Nothing but the pictures should be left out when the entries below are duplicated.

Collected data:
<<<<
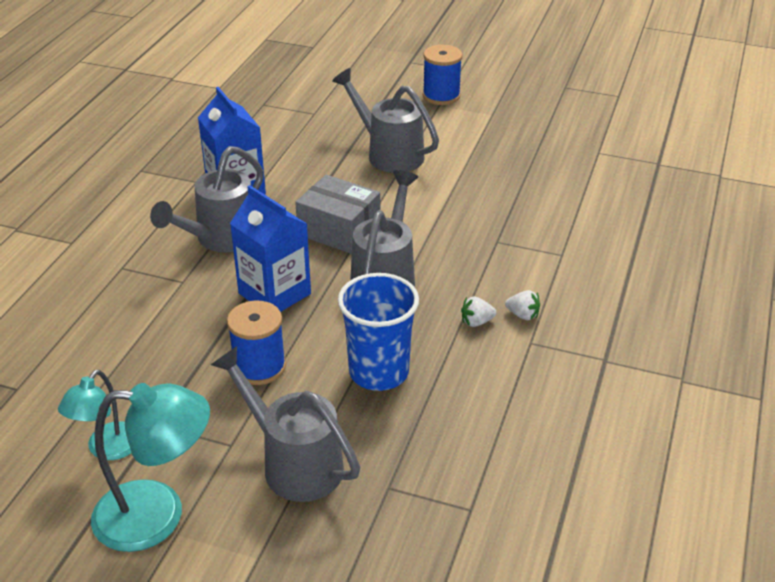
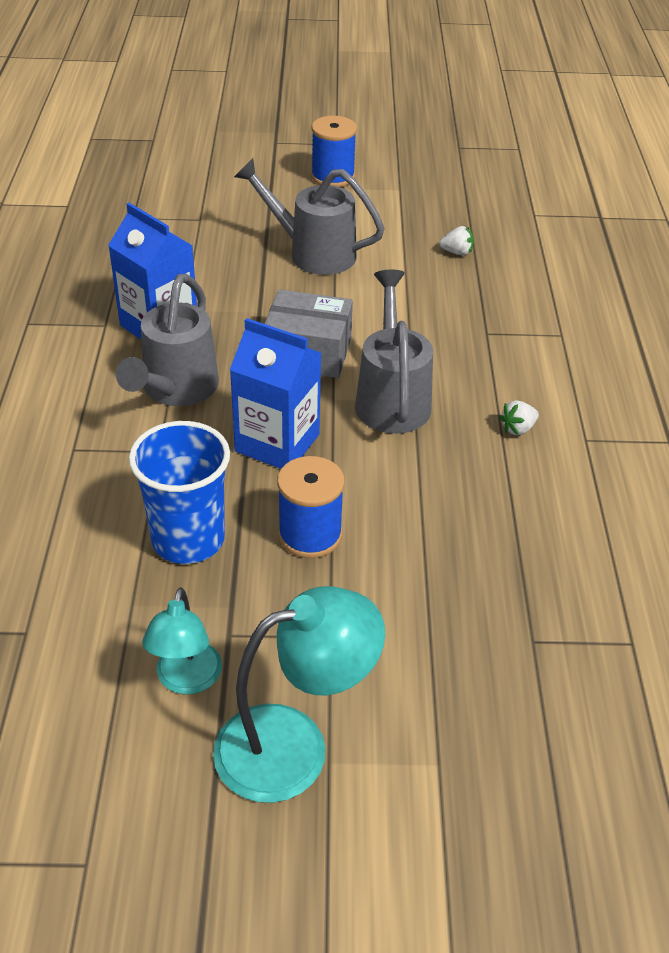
camera: 20 degrees left, 5 degrees up
(294, 463) = (415, 640): grey watering can -> none
(379, 372) = (447, 510): blue cup -> blue cup (188, 539)
(523, 315) = (561, 411): white strawberry -> white strawberry (457, 252)

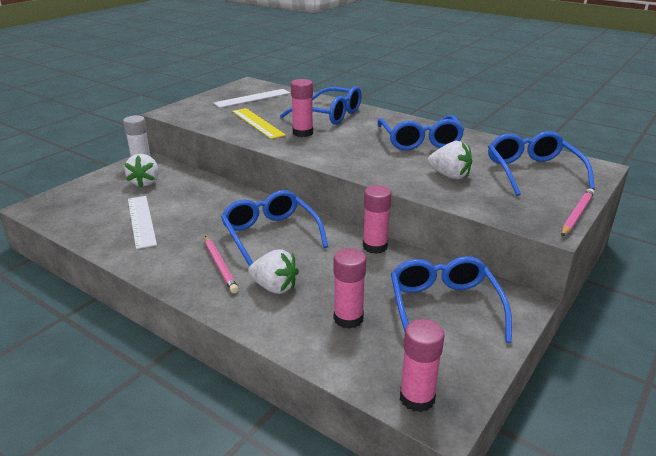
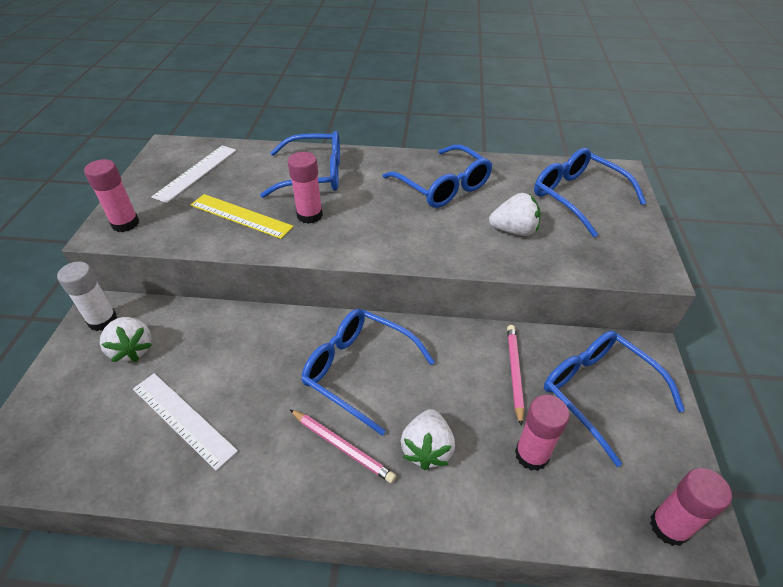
camera: 30 degrees left, 15 degrees up
(274, 287) = (427, 449): white strawberry -> white strawberry turned 105 degrees clockwise
(375, 246) = (476, 339): pink glue stick -> pink glue stick (125, 223)
(576, 214) = (658, 243): pink pencil -> pink pencil (514, 372)

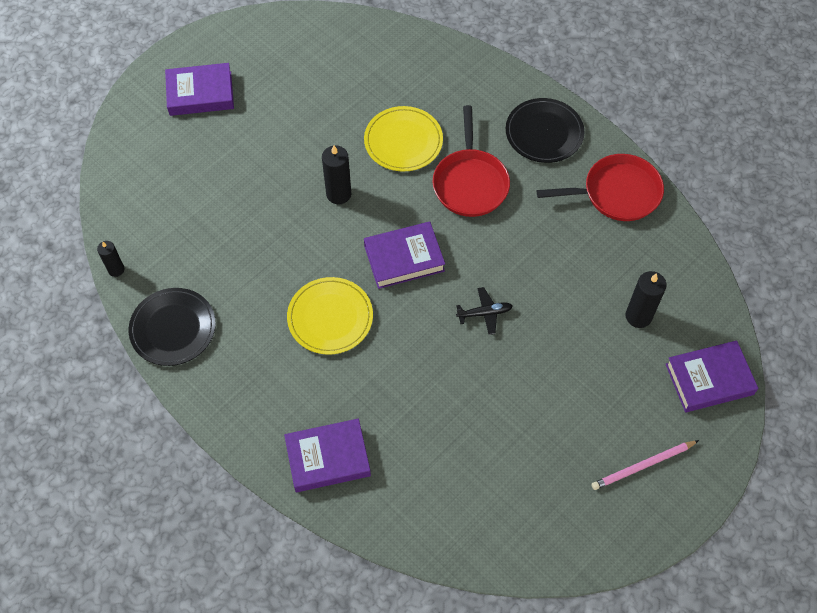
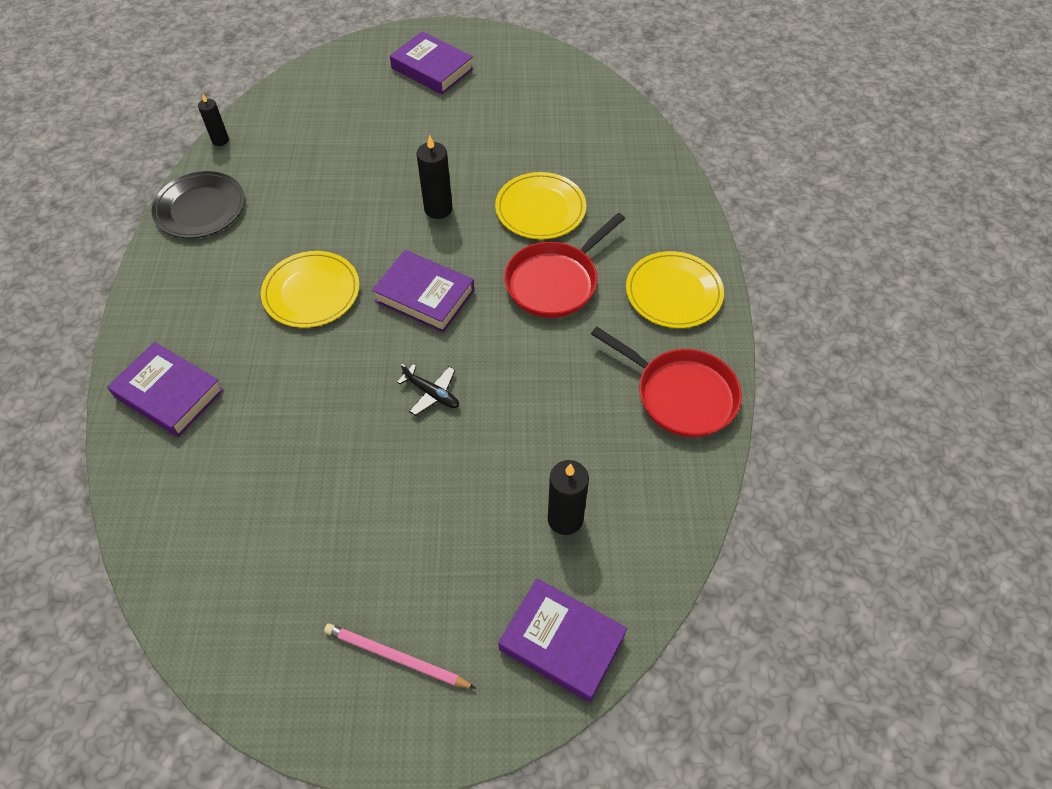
camera: 45 degrees right, 5 degrees down
(544, 133) = (673, 292): black plate -> yellow plate

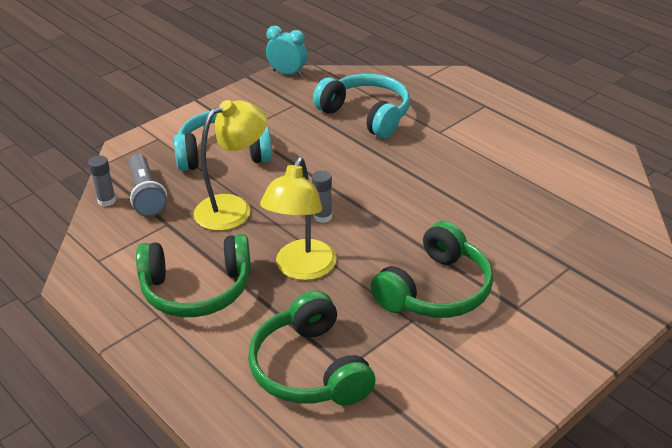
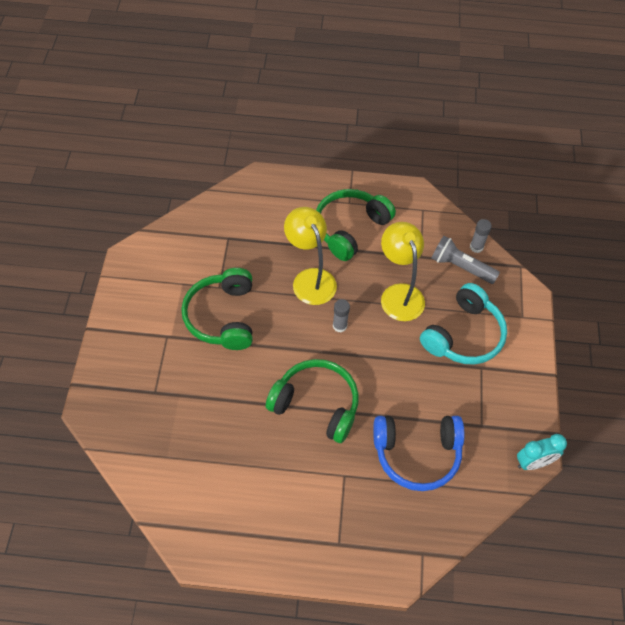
camera: 135 degrees right, 20 degrees up
(233, 208) = (399, 294): yellow lamp -> yellow lamp turned 150 degrees clockwise
(309, 369) = (245, 225): green headphones -> green headphones (316, 404)
(366, 115) = (417, 454): turquoise headphones -> blue headphones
>>>>
**Exercise response**:
camera: 20 degrees left, 5 degrees up
(294, 463) = (415, 640): grey watering can -> none
(379, 372) = (447, 510): blue cup -> blue cup (188, 539)
(523, 315) = (561, 411): white strawberry -> white strawberry (457, 252)

camera: 30 degrees left, 15 degrees up
(274, 287) = (427, 449): white strawberry -> white strawberry turned 105 degrees clockwise
(375, 246) = (476, 339): pink glue stick -> pink glue stick (125, 223)
(576, 214) = (658, 243): pink pencil -> pink pencil (514, 372)

camera: 45 degrees right, 5 degrees down
(544, 133) = (673, 292): black plate -> yellow plate

camera: 135 degrees right, 20 degrees up
(233, 208) = (399, 294): yellow lamp -> yellow lamp turned 150 degrees clockwise
(309, 369) = (245, 225): green headphones -> green headphones (316, 404)
(366, 115) = (417, 454): turquoise headphones -> blue headphones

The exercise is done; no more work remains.